> **Data supplied**:
_ _ _

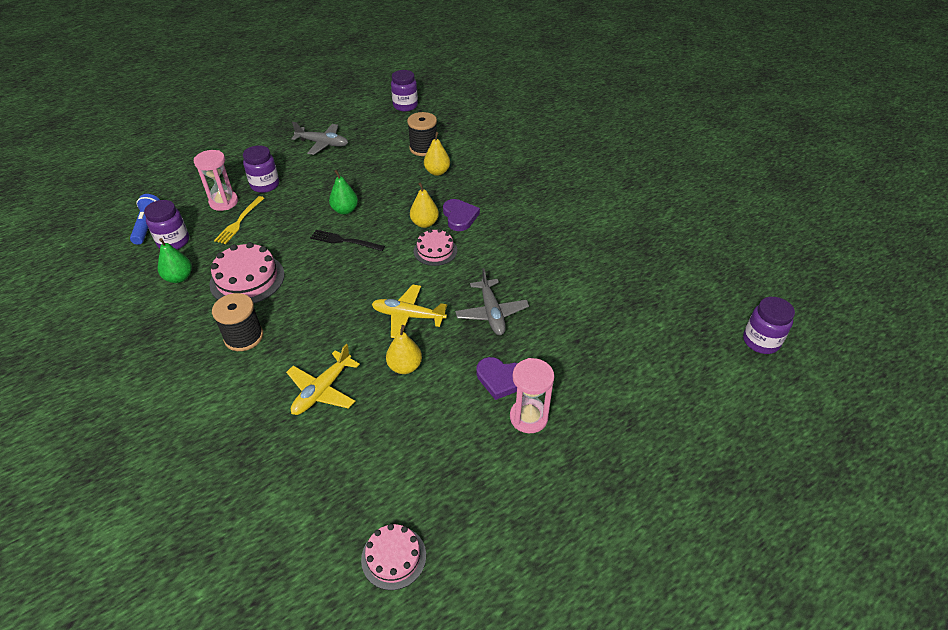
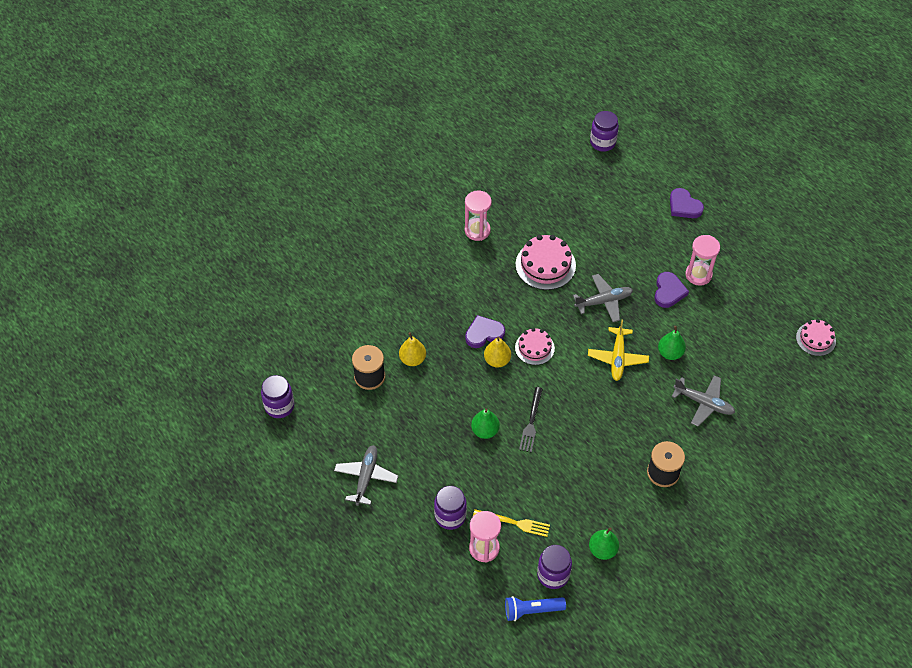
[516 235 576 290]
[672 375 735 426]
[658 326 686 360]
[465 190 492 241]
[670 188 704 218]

_ _ _

> **What is being asked**: A verbatim copy of the material, pictures excluded, is what must be produced.

> **Answer to this exercise**:
[516 235 576 290]
[672 375 735 426]
[658 326 686 360]
[465 190 492 241]
[670 188 704 218]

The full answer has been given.